Saved data entries:
==============================

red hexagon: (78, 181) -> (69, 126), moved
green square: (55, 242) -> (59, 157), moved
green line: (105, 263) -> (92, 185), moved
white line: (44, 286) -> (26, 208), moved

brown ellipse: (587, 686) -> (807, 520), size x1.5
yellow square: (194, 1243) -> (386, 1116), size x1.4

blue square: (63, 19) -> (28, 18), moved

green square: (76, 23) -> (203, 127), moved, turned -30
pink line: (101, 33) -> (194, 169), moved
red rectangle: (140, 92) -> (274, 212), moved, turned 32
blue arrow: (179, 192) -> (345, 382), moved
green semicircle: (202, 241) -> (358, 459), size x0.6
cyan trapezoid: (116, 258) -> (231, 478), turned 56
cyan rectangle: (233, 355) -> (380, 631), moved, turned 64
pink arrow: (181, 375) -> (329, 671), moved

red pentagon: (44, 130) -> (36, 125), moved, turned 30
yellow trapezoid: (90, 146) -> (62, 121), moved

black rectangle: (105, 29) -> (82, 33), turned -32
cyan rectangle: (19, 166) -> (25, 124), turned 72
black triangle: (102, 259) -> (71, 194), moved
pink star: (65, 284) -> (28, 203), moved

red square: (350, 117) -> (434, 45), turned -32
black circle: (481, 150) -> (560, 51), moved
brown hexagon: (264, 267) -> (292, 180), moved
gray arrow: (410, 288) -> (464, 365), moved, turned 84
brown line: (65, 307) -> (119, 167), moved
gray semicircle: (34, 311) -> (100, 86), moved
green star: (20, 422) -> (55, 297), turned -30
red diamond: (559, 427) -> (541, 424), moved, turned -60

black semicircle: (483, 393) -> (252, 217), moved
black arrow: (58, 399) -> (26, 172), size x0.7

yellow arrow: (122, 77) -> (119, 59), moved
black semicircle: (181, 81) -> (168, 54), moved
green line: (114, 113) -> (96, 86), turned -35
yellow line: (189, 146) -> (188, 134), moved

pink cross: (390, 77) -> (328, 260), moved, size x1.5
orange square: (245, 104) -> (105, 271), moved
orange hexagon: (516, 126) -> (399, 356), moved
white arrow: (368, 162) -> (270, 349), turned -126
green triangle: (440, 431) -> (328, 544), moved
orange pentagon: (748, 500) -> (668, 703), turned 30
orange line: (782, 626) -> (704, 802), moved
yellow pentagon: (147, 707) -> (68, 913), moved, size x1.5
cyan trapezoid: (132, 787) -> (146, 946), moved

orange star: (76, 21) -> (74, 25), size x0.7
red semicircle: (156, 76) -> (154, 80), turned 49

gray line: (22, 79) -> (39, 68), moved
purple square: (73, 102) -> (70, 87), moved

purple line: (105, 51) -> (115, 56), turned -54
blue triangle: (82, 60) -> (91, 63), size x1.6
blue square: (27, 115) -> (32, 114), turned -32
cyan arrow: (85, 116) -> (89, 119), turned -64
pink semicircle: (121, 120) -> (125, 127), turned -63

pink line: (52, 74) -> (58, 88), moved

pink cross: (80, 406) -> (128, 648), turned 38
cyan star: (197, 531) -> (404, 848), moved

==============================

Restate each entry word for word.

red hexagon: (78, 181) -> (69, 126), moved
green square: (55, 242) -> (59, 157), moved
green line: (105, 263) -> (92, 185), moved
white line: (44, 286) -> (26, 208), moved

brown ellipse: (587, 686) -> (807, 520), size x1.5
yellow square: (194, 1243) -> (386, 1116), size x1.4

blue square: (63, 19) -> (28, 18), moved

green square: (76, 23) -> (203, 127), moved, turned -30
pink line: (101, 33) -> (194, 169), moved
red rectangle: (140, 92) -> (274, 212), moved, turned 32
blue arrow: (179, 192) -> (345, 382), moved
green semicircle: (202, 241) -> (358, 459), size x0.6
cyan trapezoid: (116, 258) -> (231, 478), turned 56
cyan rectangle: (233, 355) -> (380, 631), moved, turned 64
pink arrow: (181, 375) -> (329, 671), moved

red pentagon: (44, 130) -> (36, 125), moved, turned 30
yellow trapezoid: (90, 146) -> (62, 121), moved

black rectangle: (105, 29) -> (82, 33), turned -32
cyan rectangle: (19, 166) -> (25, 124), turned 72
black triangle: (102, 259) -> (71, 194), moved
pink star: (65, 284) -> (28, 203), moved

red square: (350, 117) -> (434, 45), turned -32
black circle: (481, 150) -> (560, 51), moved
brown hexagon: (264, 267) -> (292, 180), moved
gray arrow: (410, 288) -> (464, 365), moved, turned 84
brown line: (65, 307) -> (119, 167), moved
gray semicircle: (34, 311) -> (100, 86), moved
green star: (20, 422) -> (55, 297), turned -30
red diamond: (559, 427) -> (541, 424), moved, turned -60

black semicircle: (483, 393) -> (252, 217), moved
black arrow: (58, 399) -> (26, 172), size x0.7

yellow arrow: (122, 77) -> (119, 59), moved
black semicircle: (181, 81) -> (168, 54), moved
green line: (114, 113) -> (96, 86), turned -35
yellow line: (189, 146) -> (188, 134), moved

pink cross: (390, 77) -> (328, 260), moved, size x1.5
orange square: (245, 104) -> (105, 271), moved
orange hexagon: (516, 126) -> (399, 356), moved
white arrow: (368, 162) -> (270, 349), turned -126
green triangle: (440, 431) -> (328, 544), moved
orange pentagon: (748, 500) -> (668, 703), turned 30
orange line: (782, 626) -> (704, 802), moved
yellow pentagon: (147, 707) -> (68, 913), moved, size x1.5
cyan trapezoid: (132, 787) -> (146, 946), moved

orange star: (76, 21) -> (74, 25), size x0.7
red semicircle: (156, 76) -> (154, 80), turned 49

gray line: (22, 79) -> (39, 68), moved
purple square: (73, 102) -> (70, 87), moved

purple line: (105, 51) -> (115, 56), turned -54
blue triangle: (82, 60) -> (91, 63), size x1.6
blue square: (27, 115) -> (32, 114), turned -32
cyan arrow: (85, 116) -> (89, 119), turned -64
pink semicircle: (121, 120) -> (125, 127), turned -63

pink line: (52, 74) -> (58, 88), moved

pink cross: (80, 406) -> (128, 648), turned 38
cyan star: (197, 531) -> (404, 848), moved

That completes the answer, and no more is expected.